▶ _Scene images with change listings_
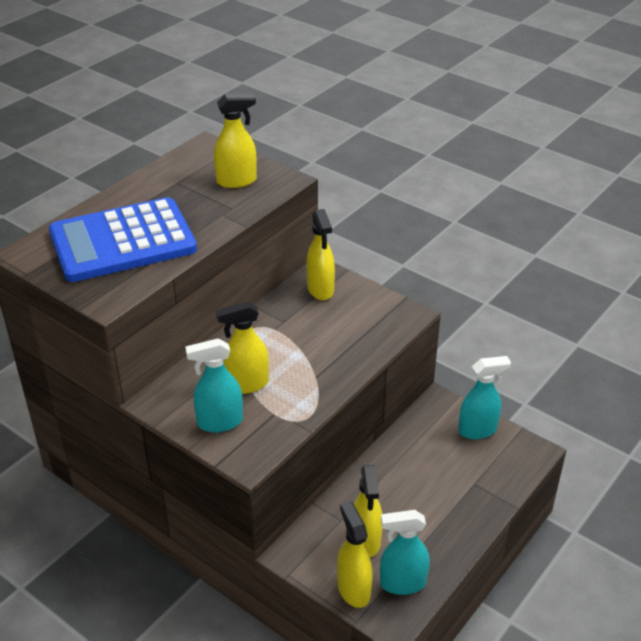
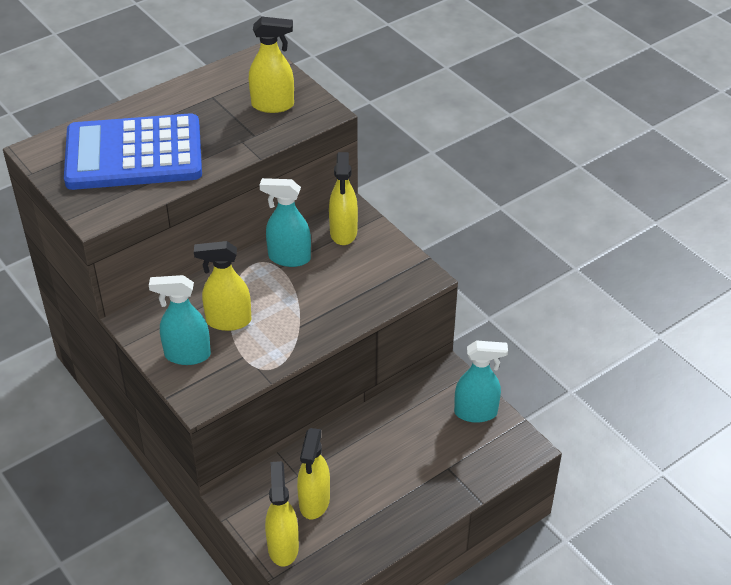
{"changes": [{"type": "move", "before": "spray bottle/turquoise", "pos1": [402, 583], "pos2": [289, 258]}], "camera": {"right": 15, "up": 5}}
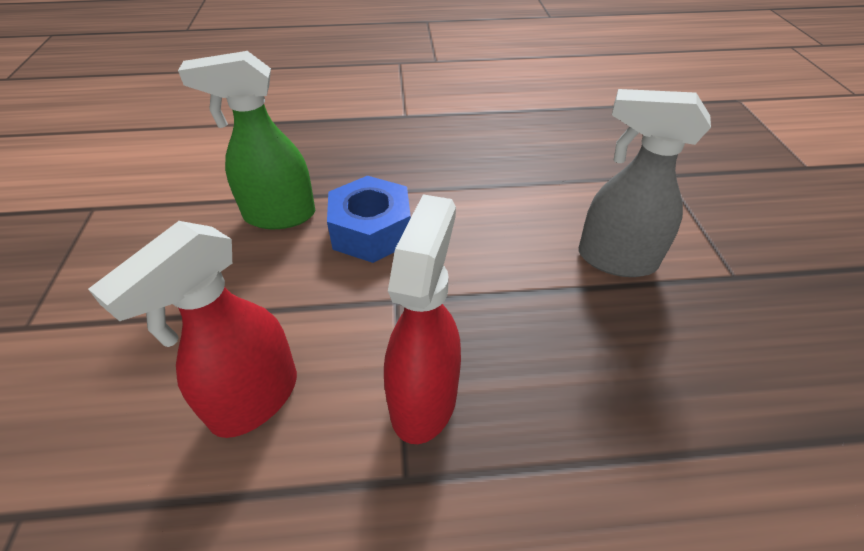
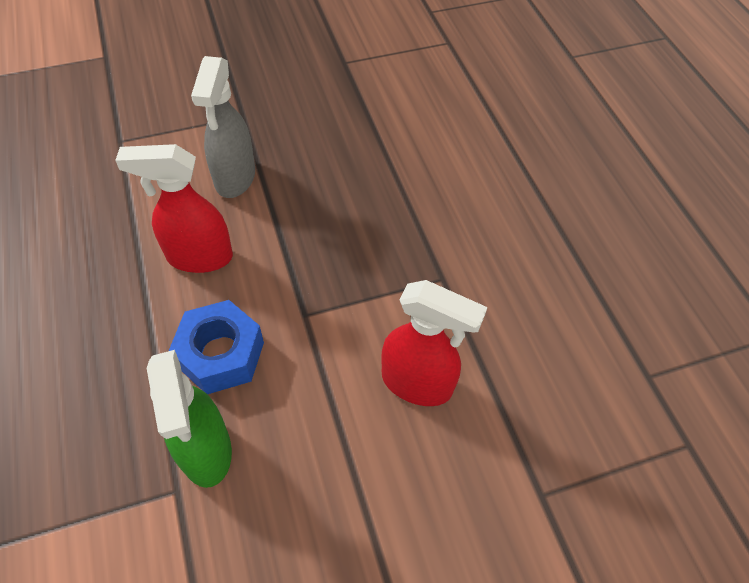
{"changes": [{"type": "move", "before": "spray bottle/red", "pos1": [424, 399], "pos2": [199, 257]}], "camera": {"right": -105, "up": 10}}
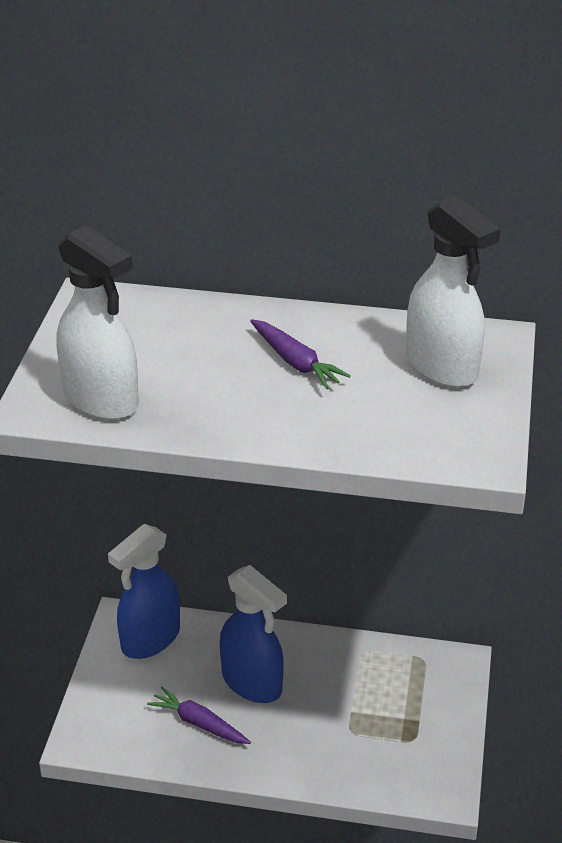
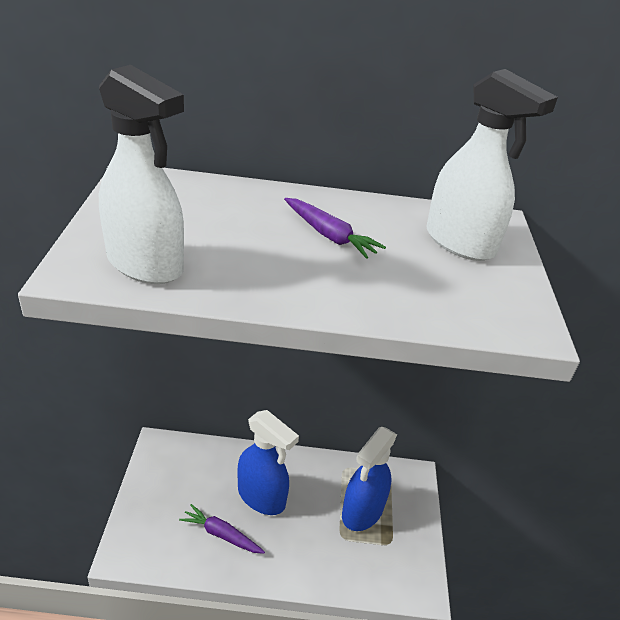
{"changes": [{"type": "move", "before": "spray bottle/blue", "pos1": [150, 639], "pos2": [362, 511]}], "camera": {"right": -10, "up": 0}}
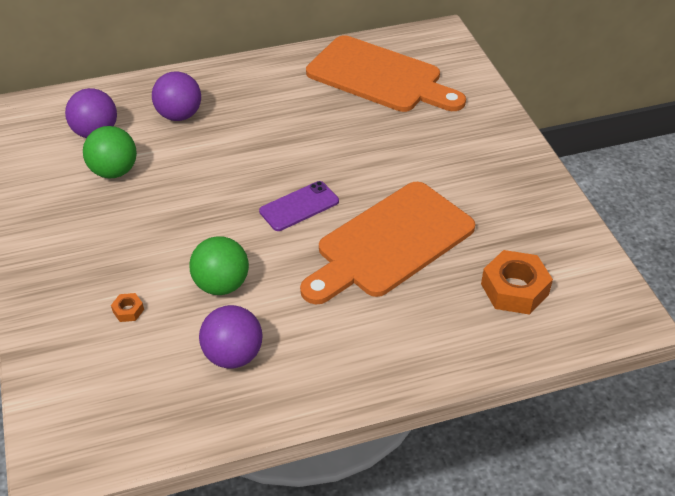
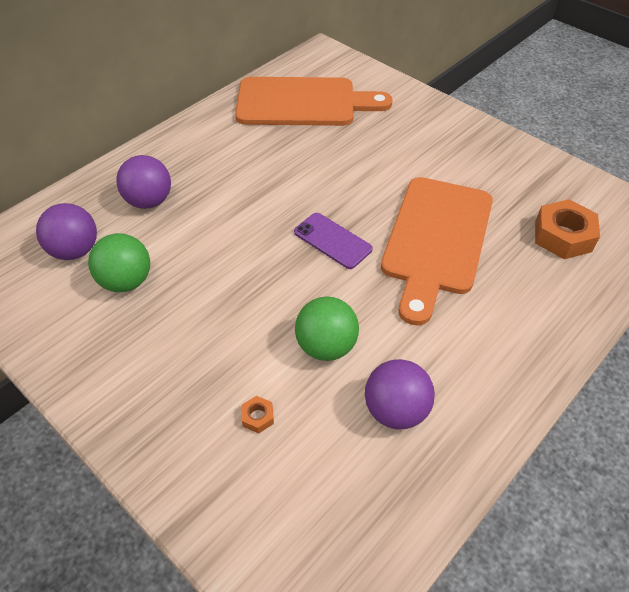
{"changes": [{"type": "rotate", "before": "phone/purple", "pos1": [299, 206], "pos2": [332, 241], "turn": -75}], "camera": {"right": -30, "up": 5}}
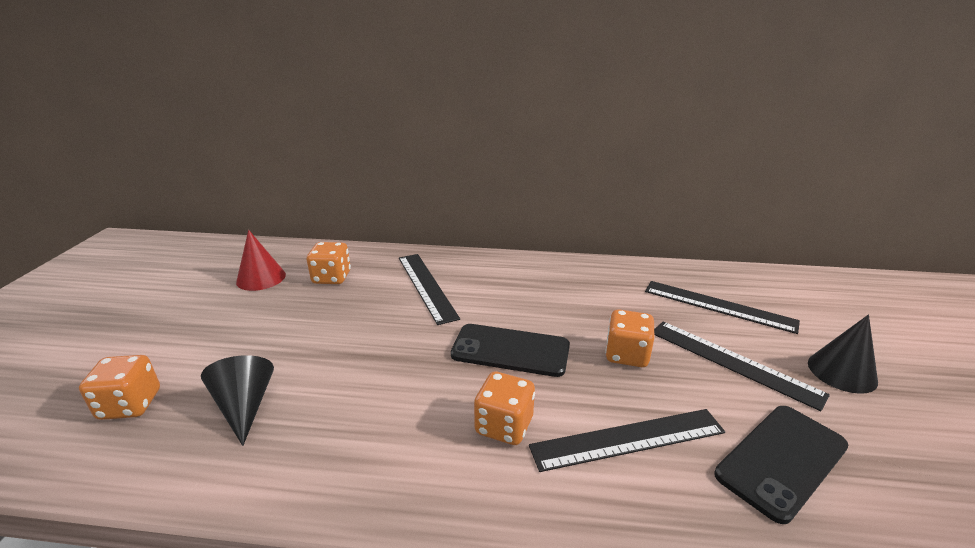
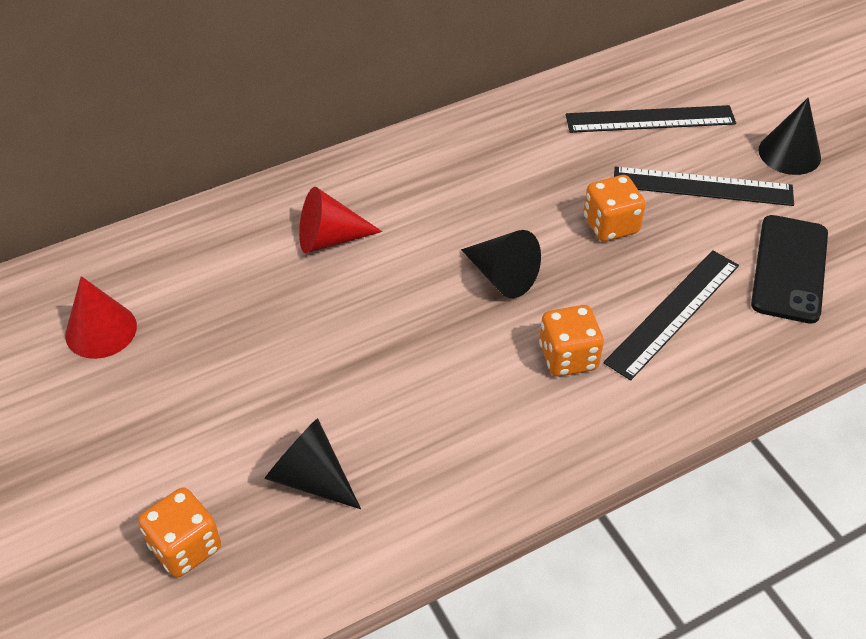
{"changes": [{"type": "replace", "before": "ruler/black", "after": "cone/red", "pos1": [426, 286], "pos2": [329, 239]}, {"type": "replace", "before": "phone/black", "after": "cone/black", "pos1": [510, 350], "pos2": [502, 276]}, {"type": "delete", "before": "dice/orange", "pos1": [332, 278]}], "camera": {"right": -35, "up": 20}}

▶ _What you are asked to do_
Would you transcribe all of the data exactly, apart from its pictures?

▶ _Your solution_
{"changes": [{"type": "move", "before": "spray bottle/turquoise", "pos1": [402, 583], "pos2": [289, 258]}], "camera": {"right": 15, "up": 5}}
{"changes": [{"type": "move", "before": "spray bottle/red", "pos1": [424, 399], "pos2": [199, 257]}], "camera": {"right": -105, "up": 10}}
{"changes": [{"type": "move", "before": "spray bottle/blue", "pos1": [150, 639], "pos2": [362, 511]}], "camera": {"right": -10, "up": 0}}
{"changes": [{"type": "rotate", "before": "phone/purple", "pos1": [299, 206], "pos2": [332, 241], "turn": -75}], "camera": {"right": -30, "up": 5}}
{"changes": [{"type": "replace", "before": "ruler/black", "after": "cone/red", "pos1": [426, 286], "pos2": [329, 239]}, {"type": "replace", "before": "phone/black", "after": "cone/black", "pos1": [510, 350], "pos2": [502, 276]}, {"type": "delete", "before": "dice/orange", "pos1": [332, 278]}], "camera": {"right": -35, "up": 20}}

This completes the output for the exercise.